> **Task item**: Please write out each entry exactly as it appears.

> **Input records**:
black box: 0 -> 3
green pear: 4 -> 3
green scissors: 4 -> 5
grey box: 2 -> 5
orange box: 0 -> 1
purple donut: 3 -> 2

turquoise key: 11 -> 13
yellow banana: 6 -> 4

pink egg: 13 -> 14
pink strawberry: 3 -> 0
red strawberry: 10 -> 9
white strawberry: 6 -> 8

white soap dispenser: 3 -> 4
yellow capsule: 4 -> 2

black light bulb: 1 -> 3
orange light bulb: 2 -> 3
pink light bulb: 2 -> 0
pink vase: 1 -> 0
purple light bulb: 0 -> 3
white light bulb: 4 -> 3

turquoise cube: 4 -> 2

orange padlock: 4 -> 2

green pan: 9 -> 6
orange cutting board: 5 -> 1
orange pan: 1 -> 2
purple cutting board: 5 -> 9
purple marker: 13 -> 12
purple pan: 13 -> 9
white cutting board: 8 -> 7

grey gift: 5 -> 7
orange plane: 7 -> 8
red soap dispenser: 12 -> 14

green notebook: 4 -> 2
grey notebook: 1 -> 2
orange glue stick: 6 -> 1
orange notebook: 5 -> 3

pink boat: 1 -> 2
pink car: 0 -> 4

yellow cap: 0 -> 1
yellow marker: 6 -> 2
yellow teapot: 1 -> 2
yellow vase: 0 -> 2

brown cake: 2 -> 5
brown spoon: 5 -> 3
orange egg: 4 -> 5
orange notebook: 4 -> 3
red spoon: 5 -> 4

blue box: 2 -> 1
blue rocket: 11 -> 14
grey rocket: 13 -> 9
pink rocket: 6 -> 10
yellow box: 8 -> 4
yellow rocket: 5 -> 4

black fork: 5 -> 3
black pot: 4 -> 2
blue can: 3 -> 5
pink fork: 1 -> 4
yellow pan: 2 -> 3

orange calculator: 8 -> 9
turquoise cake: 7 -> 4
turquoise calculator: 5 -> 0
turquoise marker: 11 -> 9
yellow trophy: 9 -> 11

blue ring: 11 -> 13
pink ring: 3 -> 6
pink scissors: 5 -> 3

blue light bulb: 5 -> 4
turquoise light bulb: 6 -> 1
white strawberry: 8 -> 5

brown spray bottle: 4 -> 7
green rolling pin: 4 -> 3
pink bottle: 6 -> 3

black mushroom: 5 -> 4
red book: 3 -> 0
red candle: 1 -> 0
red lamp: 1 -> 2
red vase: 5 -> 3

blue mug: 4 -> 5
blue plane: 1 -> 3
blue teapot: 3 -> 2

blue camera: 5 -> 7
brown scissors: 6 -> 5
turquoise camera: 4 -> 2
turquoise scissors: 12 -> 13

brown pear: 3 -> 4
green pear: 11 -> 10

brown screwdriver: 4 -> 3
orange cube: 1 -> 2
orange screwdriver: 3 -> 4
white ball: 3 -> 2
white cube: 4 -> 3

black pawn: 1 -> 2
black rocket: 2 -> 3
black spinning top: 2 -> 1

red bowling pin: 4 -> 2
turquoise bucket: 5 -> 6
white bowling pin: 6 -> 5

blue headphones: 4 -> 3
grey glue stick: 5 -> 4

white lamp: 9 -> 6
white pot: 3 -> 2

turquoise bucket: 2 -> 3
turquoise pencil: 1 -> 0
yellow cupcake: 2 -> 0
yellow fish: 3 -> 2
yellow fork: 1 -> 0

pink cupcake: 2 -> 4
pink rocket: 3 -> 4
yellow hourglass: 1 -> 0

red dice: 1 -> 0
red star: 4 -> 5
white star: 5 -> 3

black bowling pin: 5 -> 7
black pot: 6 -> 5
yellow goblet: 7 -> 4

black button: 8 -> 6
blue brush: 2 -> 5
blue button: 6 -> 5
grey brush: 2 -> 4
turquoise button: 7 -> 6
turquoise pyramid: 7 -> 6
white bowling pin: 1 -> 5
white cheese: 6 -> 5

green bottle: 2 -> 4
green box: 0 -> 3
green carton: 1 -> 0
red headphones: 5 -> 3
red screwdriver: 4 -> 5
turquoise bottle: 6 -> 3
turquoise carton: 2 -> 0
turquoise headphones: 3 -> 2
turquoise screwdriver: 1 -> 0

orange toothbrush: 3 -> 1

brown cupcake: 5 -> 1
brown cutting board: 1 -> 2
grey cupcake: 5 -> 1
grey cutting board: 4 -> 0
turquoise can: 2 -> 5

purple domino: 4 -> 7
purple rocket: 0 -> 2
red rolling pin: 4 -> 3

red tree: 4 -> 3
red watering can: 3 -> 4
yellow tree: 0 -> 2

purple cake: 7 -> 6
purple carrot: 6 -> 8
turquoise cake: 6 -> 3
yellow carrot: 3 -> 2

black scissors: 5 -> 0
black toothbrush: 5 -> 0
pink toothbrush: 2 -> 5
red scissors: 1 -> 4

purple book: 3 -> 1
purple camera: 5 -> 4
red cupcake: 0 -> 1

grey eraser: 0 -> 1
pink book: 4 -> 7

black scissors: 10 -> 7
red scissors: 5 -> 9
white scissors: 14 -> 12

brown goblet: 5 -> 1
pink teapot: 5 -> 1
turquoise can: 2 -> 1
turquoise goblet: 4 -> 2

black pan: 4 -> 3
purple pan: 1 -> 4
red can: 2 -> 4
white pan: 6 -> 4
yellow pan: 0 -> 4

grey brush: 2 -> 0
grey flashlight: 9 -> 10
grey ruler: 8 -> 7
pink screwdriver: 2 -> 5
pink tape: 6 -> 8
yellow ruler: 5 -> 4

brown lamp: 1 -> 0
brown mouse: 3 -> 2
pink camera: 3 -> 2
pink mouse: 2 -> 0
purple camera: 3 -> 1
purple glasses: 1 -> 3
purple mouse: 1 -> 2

> **Response**:
black box: 0 -> 3
green pear: 4 -> 3
green scissors: 4 -> 5
grey box: 2 -> 5
orange box: 0 -> 1
purple donut: 3 -> 2

turquoise key: 11 -> 13
yellow banana: 6 -> 4

pink egg: 13 -> 14
pink strawberry: 3 -> 0
red strawberry: 10 -> 9
white strawberry: 6 -> 8

white soap dispenser: 3 -> 4
yellow capsule: 4 -> 2

black light bulb: 1 -> 3
orange light bulb: 2 -> 3
pink light bulb: 2 -> 0
pink vase: 1 -> 0
purple light bulb: 0 -> 3
white light bulb: 4 -> 3

turquoise cube: 4 -> 2

orange padlock: 4 -> 2

green pan: 9 -> 6
orange cutting board: 5 -> 1
orange pan: 1 -> 2
purple cutting board: 5 -> 9
purple marker: 13 -> 12
purple pan: 13 -> 9
white cutting board: 8 -> 7

grey gift: 5 -> 7
orange plane: 7 -> 8
red soap dispenser: 12 -> 14

green notebook: 4 -> 2
grey notebook: 1 -> 2
orange glue stick: 6 -> 1
orange notebook: 5 -> 3

pink boat: 1 -> 2
pink car: 0 -> 4

yellow cap: 0 -> 1
yellow marker: 6 -> 2
yellow teapot: 1 -> 2
yellow vase: 0 -> 2

brown cake: 2 -> 5
brown spoon: 5 -> 3
orange egg: 4 -> 5
orange notebook: 4 -> 3
red spoon: 5 -> 4

blue box: 2 -> 1
blue rocket: 11 -> 14
grey rocket: 13 -> 9
pink rocket: 6 -> 10
yellow box: 8 -> 4
yellow rocket: 5 -> 4

black fork: 5 -> 3
black pot: 4 -> 2
blue can: 3 -> 5
pink fork: 1 -> 4
yellow pan: 2 -> 3

orange calculator: 8 -> 9
turquoise cake: 7 -> 4
turquoise calculator: 5 -> 0
turquoise marker: 11 -> 9
yellow trophy: 9 -> 11

blue ring: 11 -> 13
pink ring: 3 -> 6
pink scissors: 5 -> 3

blue light bulb: 5 -> 4
turquoise light bulb: 6 -> 1
white strawberry: 8 -> 5

brown spray bottle: 4 -> 7
green rolling pin: 4 -> 3
pink bottle: 6 -> 3

black mushroom: 5 -> 4
red book: 3 -> 0
red candle: 1 -> 0
red lamp: 1 -> 2
red vase: 5 -> 3

blue mug: 4 -> 5
blue plane: 1 -> 3
blue teapot: 3 -> 2

blue camera: 5 -> 7
brown scissors: 6 -> 5
turquoise camera: 4 -> 2
turquoise scissors: 12 -> 13

brown pear: 3 -> 4
green pear: 11 -> 10

brown screwdriver: 4 -> 3
orange cube: 1 -> 2
orange screwdriver: 3 -> 4
white ball: 3 -> 2
white cube: 4 -> 3

black pawn: 1 -> 2
black rocket: 2 -> 3
black spinning top: 2 -> 1

red bowling pin: 4 -> 2
turquoise bucket: 5 -> 6
white bowling pin: 6 -> 5

blue headphones: 4 -> 3
grey glue stick: 5 -> 4

white lamp: 9 -> 6
white pot: 3 -> 2

turquoise bucket: 2 -> 3
turquoise pencil: 1 -> 0
yellow cupcake: 2 -> 0
yellow fish: 3 -> 2
yellow fork: 1 -> 0

pink cupcake: 2 -> 4
pink rocket: 3 -> 4
yellow hourglass: 1 -> 0

red dice: 1 -> 0
red star: 4 -> 5
white star: 5 -> 3

black bowling pin: 5 -> 7
black pot: 6 -> 5
yellow goblet: 7 -> 4

black button: 8 -> 6
blue brush: 2 -> 5
blue button: 6 -> 5
grey brush: 2 -> 4
turquoise button: 7 -> 6
turquoise pyramid: 7 -> 6
white bowling pin: 1 -> 5
white cheese: 6 -> 5

green bottle: 2 -> 4
green box: 0 -> 3
green carton: 1 -> 0
red headphones: 5 -> 3
red screwdriver: 4 -> 5
turquoise bottle: 6 -> 3
turquoise carton: 2 -> 0
turquoise headphones: 3 -> 2
turquoise screwdriver: 1 -> 0

orange toothbrush: 3 -> 1

brown cupcake: 5 -> 1
brown cutting board: 1 -> 2
grey cupcake: 5 -> 1
grey cutting board: 4 -> 0
turquoise can: 2 -> 5

purple domino: 4 -> 7
purple rocket: 0 -> 2
red rolling pin: 4 -> 3

red tree: 4 -> 3
red watering can: 3 -> 4
yellow tree: 0 -> 2

purple cake: 7 -> 6
purple carrot: 6 -> 8
turquoise cake: 6 -> 3
yellow carrot: 3 -> 2

black scissors: 5 -> 0
black toothbrush: 5 -> 0
pink toothbrush: 2 -> 5
red scissors: 1 -> 4

purple book: 3 -> 1
purple camera: 5 -> 4
red cupcake: 0 -> 1

grey eraser: 0 -> 1
pink book: 4 -> 7

black scissors: 10 -> 7
red scissors: 5 -> 9
white scissors: 14 -> 12

brown goblet: 5 -> 1
pink teapot: 5 -> 1
turquoise can: 2 -> 1
turquoise goblet: 4 -> 2

black pan: 4 -> 3
purple pan: 1 -> 4
red can: 2 -> 4
white pan: 6 -> 4
yellow pan: 0 -> 4

grey brush: 2 -> 0
grey flashlight: 9 -> 10
grey ruler: 8 -> 7
pink screwdriver: 2 -> 5
pink tape: 6 -> 8
yellow ruler: 5 -> 4

brown lamp: 1 -> 0
brown mouse: 3 -> 2
pink camera: 3 -> 2
pink mouse: 2 -> 0
purple camera: 3 -> 1
purple glasses: 1 -> 3
purple mouse: 1 -> 2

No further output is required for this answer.